__Task requirements__
Once you reach the line containing "(125, 386) = (149, 395): blue", write out that line and every remaining line of the records exactly.

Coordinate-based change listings
╔══
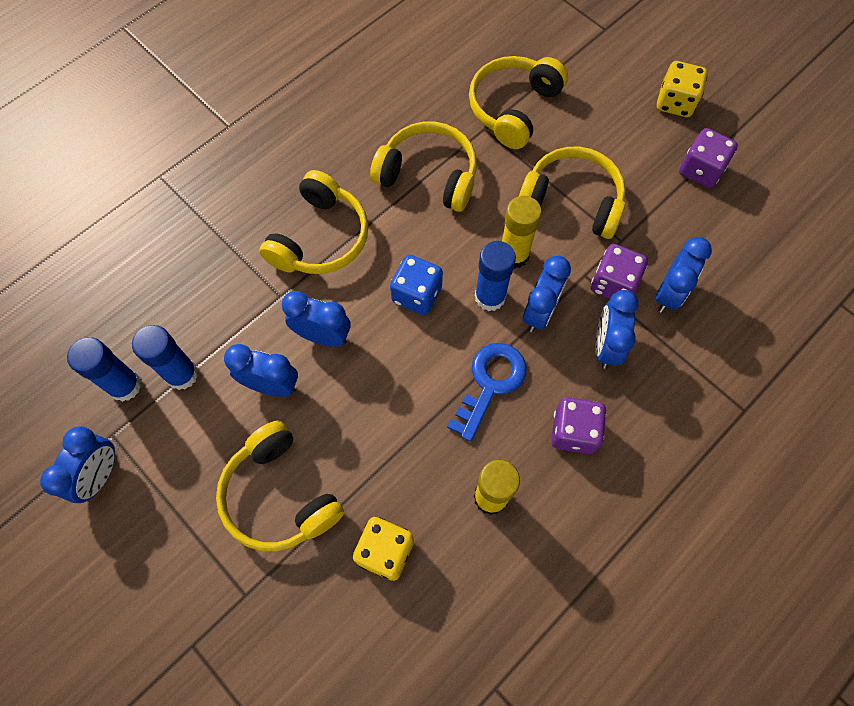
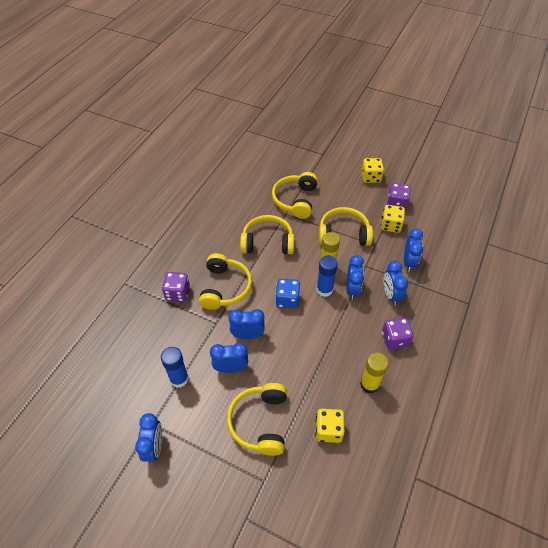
camera: 20 degrees left, 15 degrees down
(125, 386) = (149, 395): blue glue stick -> none
(280, 495) = (260, 422): yellow headphones -> yellow headphones turned 60 degrees clockwise
(490, 383) = (343, 330): blue key -> none
(613, 284) = (381, 265): purple dice -> purple dice (177, 293)
(668, 211) = (390, 225): none -> yellow dice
╚══
__Task answer__
(125, 386) = (149, 395): blue glue stick -> none
(280, 495) = (260, 422): yellow headphones -> yellow headphones turned 60 degrees clockwise
(490, 383) = (343, 330): blue key -> none
(613, 284) = (381, 265): purple dice -> purple dice (177, 293)
(668, 211) = (390, 225): none -> yellow dice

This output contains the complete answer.